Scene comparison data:
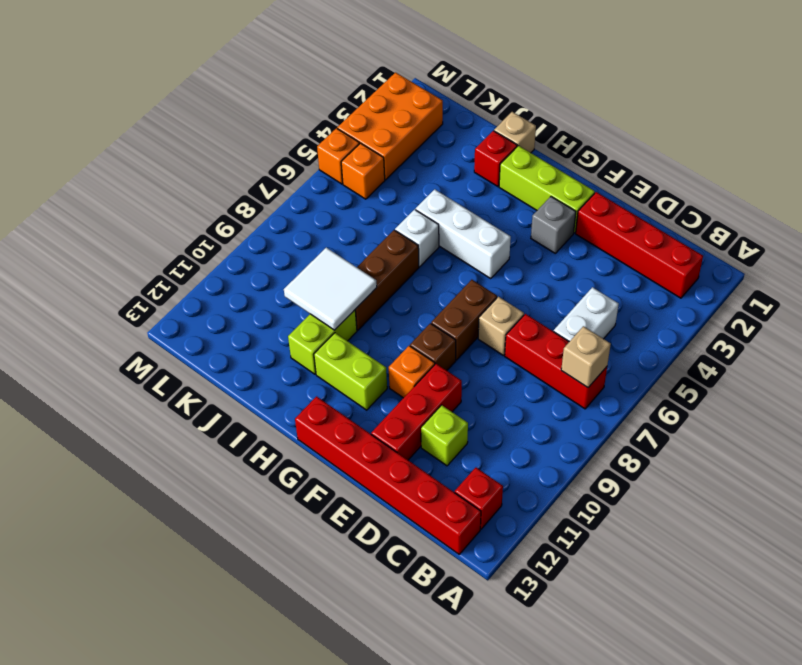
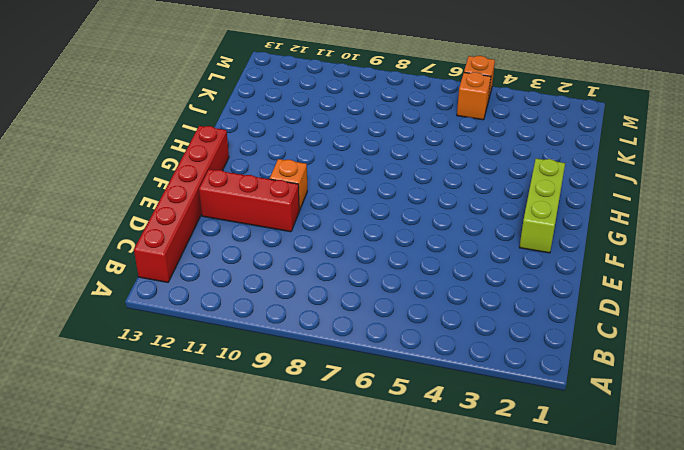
none -> red brick B2:E2 level 1
none -> red brick B7:D7 level 1
none -> red brick B12 level 1

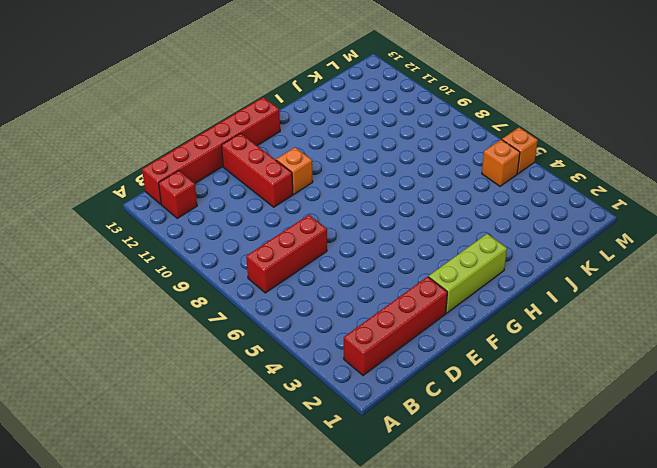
none -> white brick C5:C6 level 1
none -> lime brick D11 level 1
none -> tan brick E7 level 1

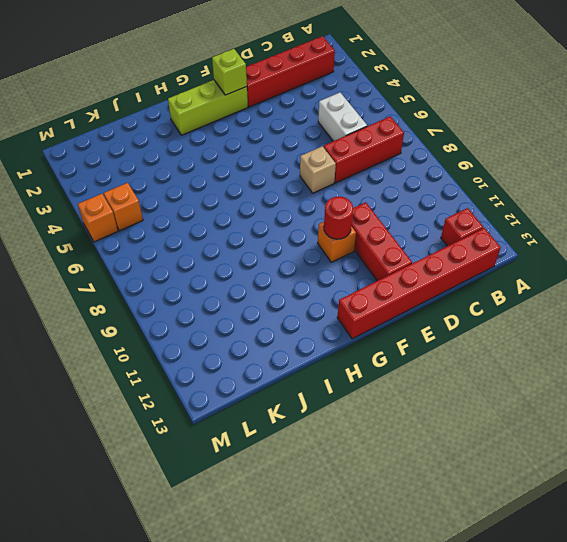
lime brick F2 level 2 -> lime brick D11 level 1
red round brick F10 level 2 -> none
none -> grey brick F3 level 1
none -> brown brick F7:F8 level 1
none -> brown brick F9 level 1

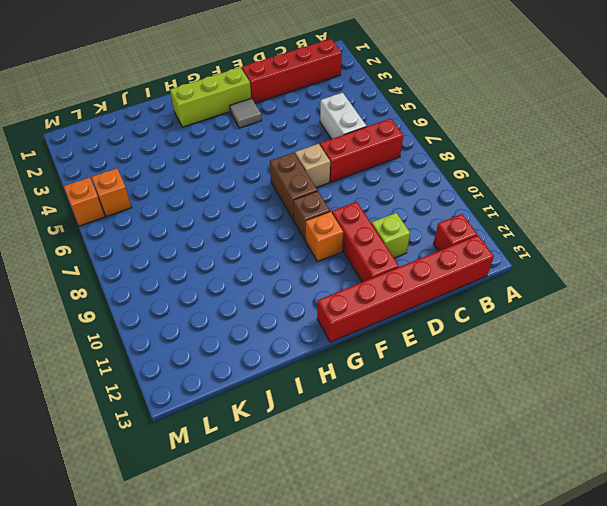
grey tile F3 level 1 -> grey brick F3 level 1
none -> white brick G5:I5 level 1
none -> lime brick G11:H11 level 1
none -> tan brick I1 level 1

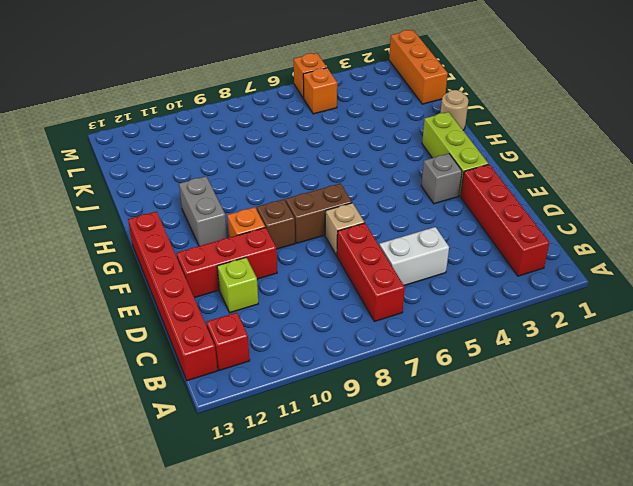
grey brick G11:H11 level 1 -> lime brick G11:H11 level 1
tan round brick I1 level 1 -> tan brick I1 level 1
orange brick K1:M1 level 1 -> none
none -> white brick G5:I5 level 1
none -> red brick I2 level 1
none -> white brick I6 level 1

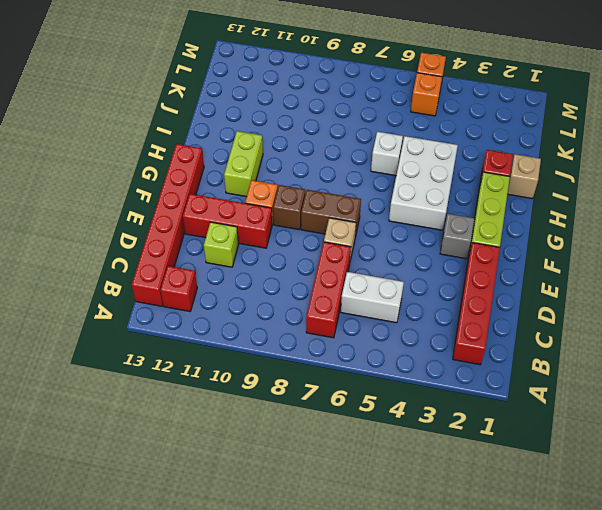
white brick G4:I5 level 1 -> white brick G5:I5 level 1
none -> brown brick I7:I9 level 1
none -> lime brick I10:I11 level 1
none -> orange brick L2:M4 level 1

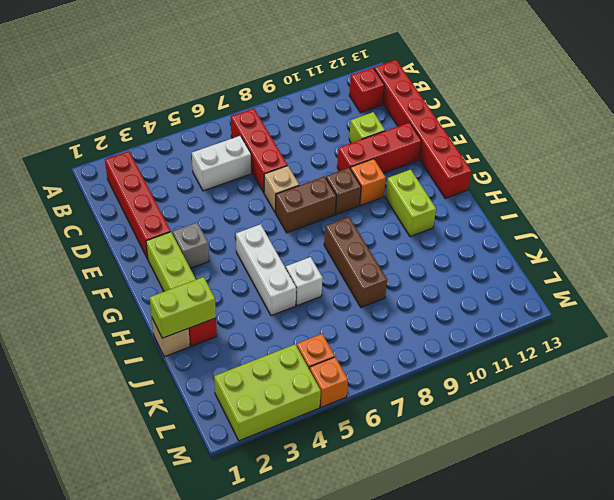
brown brick H8:J8 level 1 -> brown brick I7:I9 level 1
lime brick I1:I2 level 2 -> lime brick I10:I11 level 1
lime brick L2:M4 level 1 -> orange brick L2:M4 level 1
none -> tan brick B7 level 2
none -> white tile I9:J10 level 2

= Aim of the exercise =
Which lines run from the one that holds "none -> white brick I6 level 1" to the final line of the records above? Return them exactly, and skip the pictures.

= Finished task =
none -> white brick I6 level 1

white brick G4:I5 level 1 -> white brick G5:I5 level 1
none -> brown brick I7:I9 level 1
none -> lime brick I10:I11 level 1
none -> orange brick L2:M4 level 1

brown brick H8:J8 level 1 -> brown brick I7:I9 level 1
lime brick I1:I2 level 2 -> lime brick I10:I11 level 1
lime brick L2:M4 level 1 -> orange brick L2:M4 level 1
none -> tan brick B7 level 2
none -> white tile I9:J10 level 2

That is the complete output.